**Work required**
Each of the lines below must be restated exactly.

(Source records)

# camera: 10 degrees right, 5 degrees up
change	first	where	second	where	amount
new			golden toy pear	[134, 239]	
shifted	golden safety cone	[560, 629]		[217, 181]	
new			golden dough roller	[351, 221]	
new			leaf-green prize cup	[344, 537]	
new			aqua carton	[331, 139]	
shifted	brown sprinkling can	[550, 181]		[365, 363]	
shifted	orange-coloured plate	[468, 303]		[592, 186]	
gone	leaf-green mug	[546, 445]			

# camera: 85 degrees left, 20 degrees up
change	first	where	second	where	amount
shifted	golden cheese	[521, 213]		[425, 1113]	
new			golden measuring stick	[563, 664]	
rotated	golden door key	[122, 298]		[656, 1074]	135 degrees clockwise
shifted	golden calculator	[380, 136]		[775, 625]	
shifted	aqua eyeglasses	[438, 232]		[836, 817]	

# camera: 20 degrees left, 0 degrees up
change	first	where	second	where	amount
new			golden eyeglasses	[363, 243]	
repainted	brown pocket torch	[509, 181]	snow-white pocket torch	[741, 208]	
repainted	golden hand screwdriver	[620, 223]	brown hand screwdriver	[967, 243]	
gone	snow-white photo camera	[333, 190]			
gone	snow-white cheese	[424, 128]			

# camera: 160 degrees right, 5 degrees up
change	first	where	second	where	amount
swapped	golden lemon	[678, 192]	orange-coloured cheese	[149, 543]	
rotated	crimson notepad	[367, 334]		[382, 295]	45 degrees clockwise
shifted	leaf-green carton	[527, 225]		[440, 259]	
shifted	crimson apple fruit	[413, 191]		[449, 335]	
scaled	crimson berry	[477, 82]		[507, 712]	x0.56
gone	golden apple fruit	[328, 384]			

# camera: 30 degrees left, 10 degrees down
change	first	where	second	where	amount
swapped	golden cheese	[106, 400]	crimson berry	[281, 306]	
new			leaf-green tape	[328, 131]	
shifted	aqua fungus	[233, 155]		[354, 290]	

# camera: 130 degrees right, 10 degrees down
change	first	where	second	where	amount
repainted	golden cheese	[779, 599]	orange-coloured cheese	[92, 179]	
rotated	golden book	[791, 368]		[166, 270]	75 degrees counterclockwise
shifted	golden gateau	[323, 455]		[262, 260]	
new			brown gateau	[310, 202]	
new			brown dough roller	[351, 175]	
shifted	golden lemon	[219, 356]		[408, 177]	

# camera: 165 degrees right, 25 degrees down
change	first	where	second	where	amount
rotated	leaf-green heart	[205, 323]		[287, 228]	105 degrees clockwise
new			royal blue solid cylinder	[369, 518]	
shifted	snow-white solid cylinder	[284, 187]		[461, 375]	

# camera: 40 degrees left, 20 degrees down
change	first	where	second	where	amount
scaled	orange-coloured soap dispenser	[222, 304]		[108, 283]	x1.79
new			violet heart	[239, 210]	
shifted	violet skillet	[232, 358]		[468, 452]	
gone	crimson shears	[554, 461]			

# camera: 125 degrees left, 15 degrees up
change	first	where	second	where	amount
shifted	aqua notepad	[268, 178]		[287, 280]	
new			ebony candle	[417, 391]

**Answer area**
# camera: 10 degrees right, 5 degrees up
change	first	where	second	where	amount
new			golden toy pear	[134, 239]	
shifted	golden safety cone	[560, 629]		[217, 181]	
new			golden dough roller	[351, 221]	
new			leaf-green prize cup	[344, 537]	
new			aqua carton	[331, 139]	
shifted	brown sprinkling can	[550, 181]		[365, 363]	
shifted	orange-coloured plate	[468, 303]		[592, 186]	
gone	leaf-green mug	[546, 445]			

# camera: 85 degrees left, 20 degrees up
change	first	where	second	where	amount
shifted	golden cheese	[521, 213]		[425, 1113]	
new			golden measuring stick	[563, 664]	
rotated	golden door key	[122, 298]		[656, 1074]	135 degrees clockwise
shifted	golden calculator	[380, 136]		[775, 625]	
shifted	aqua eyeglasses	[438, 232]		[836, 817]	

# camera: 20 degrees left, 0 degrees up
change	first	where	second	where	amount
new			golden eyeglasses	[363, 243]	
repainted	brown pocket torch	[509, 181]	snow-white pocket torch	[741, 208]	
repainted	golden hand screwdriver	[620, 223]	brown hand screwdriver	[967, 243]	
gone	snow-white photo camera	[333, 190]			
gone	snow-white cheese	[424, 128]			

# camera: 160 degrees right, 5 degrees up
change	first	where	second	where	amount
swapped	golden lemon	[678, 192]	orange-coloured cheese	[149, 543]	
rotated	crimson notepad	[367, 334]		[382, 295]	45 degrees clockwise
shifted	leaf-green carton	[527, 225]		[440, 259]	
shifted	crimson apple fruit	[413, 191]		[449, 335]	
scaled	crimson berry	[477, 82]		[507, 712]	x0.56
gone	golden apple fruit	[328, 384]			

# camera: 30 degrees left, 10 degrees down
change	first	where	second	where	amount
swapped	golden cheese	[106, 400]	crimson berry	[281, 306]	
new			leaf-green tape	[328, 131]	
shifted	aqua fungus	[233, 155]		[354, 290]	

# camera: 130 degrees right, 10 degrees down
change	first	where	second	where	amount
repainted	golden cheese	[779, 599]	orange-coloured cheese	[92, 179]	
rotated	golden book	[791, 368]		[166, 270]	75 degrees counterclockwise
shifted	golden gateau	[323, 455]		[262, 260]	
new			brown gateau	[310, 202]	
new			brown dough roller	[351, 175]	
shifted	golden lemon	[219, 356]		[408, 177]	

# camera: 165 degrees right, 25 degrees down
change	first	where	second	where	amount
rotated	leaf-green heart	[205, 323]		[287, 228]	105 degrees clockwise
new			royal blue solid cylinder	[369, 518]	
shifted	snow-white solid cylinder	[284, 187]		[461, 375]	

# camera: 40 degrees left, 20 degrees down
change	first	where	second	where	amount
scaled	orange-coloured soap dispenser	[222, 304]		[108, 283]	x1.79
new			violet heart	[239, 210]	
shifted	violet skillet	[232, 358]		[468, 452]	
gone	crimson shears	[554, 461]			

# camera: 125 degrees left, 15 degrees up
change	first	where	second	where	amount
shifted	aqua notepad	[268, 178]		[287, 280]	
new			ebony candle	[417, 391]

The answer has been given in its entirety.